[Listed entries — start]

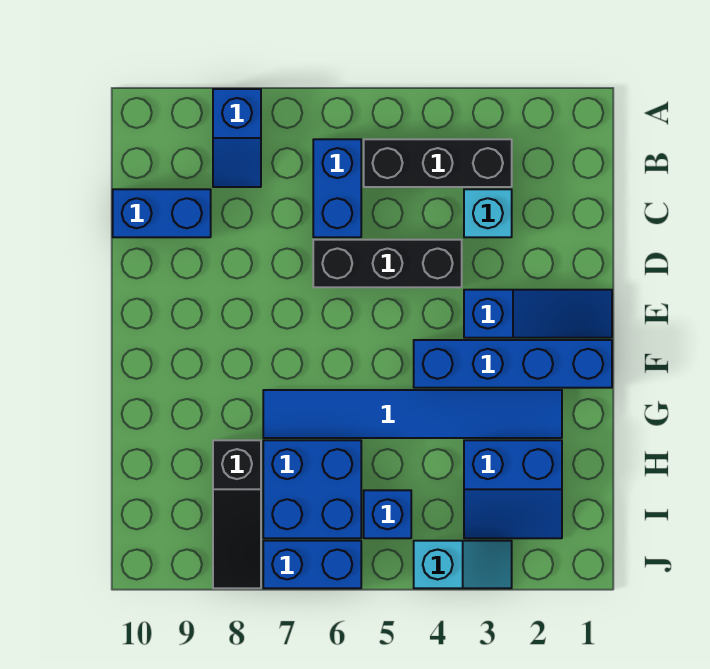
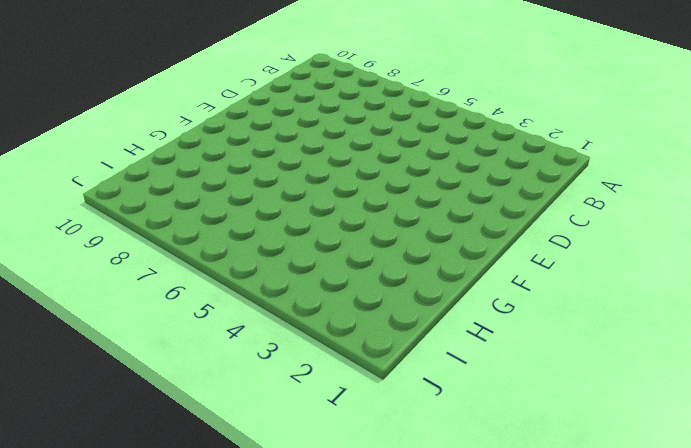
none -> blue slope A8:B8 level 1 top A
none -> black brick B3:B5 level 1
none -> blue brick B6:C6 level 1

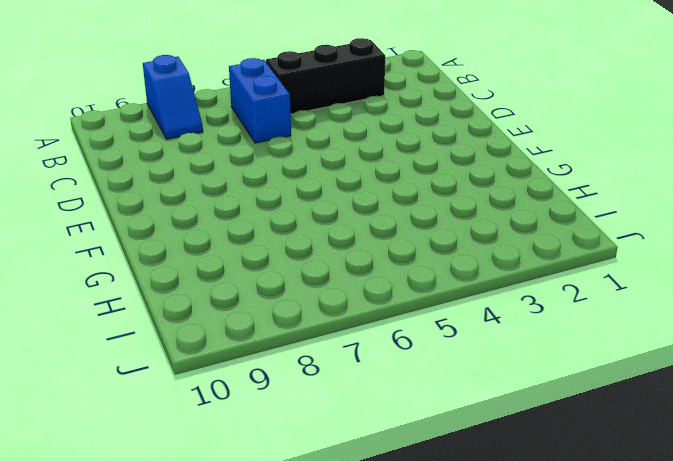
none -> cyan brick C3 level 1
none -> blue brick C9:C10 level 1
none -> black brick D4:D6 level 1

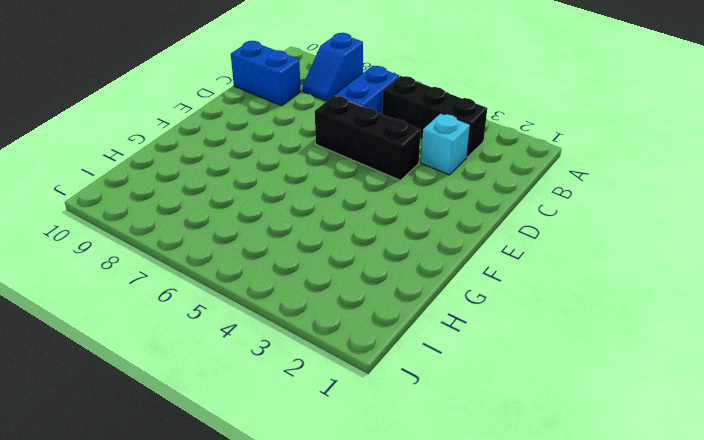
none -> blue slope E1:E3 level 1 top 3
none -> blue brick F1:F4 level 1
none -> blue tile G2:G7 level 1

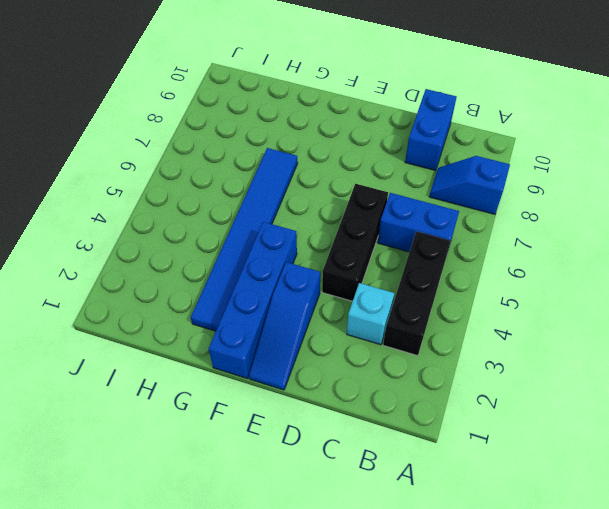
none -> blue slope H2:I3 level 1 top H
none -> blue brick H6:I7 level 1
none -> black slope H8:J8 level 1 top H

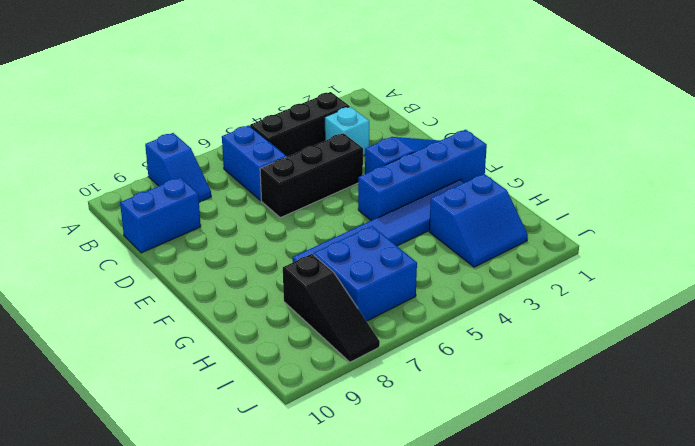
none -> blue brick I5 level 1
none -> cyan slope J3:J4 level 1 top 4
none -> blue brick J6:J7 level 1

[Listed entries — finish]

▶ What to do:
Across the entries above, how many lines include "black"? State only that number.

▶ Written answer:
3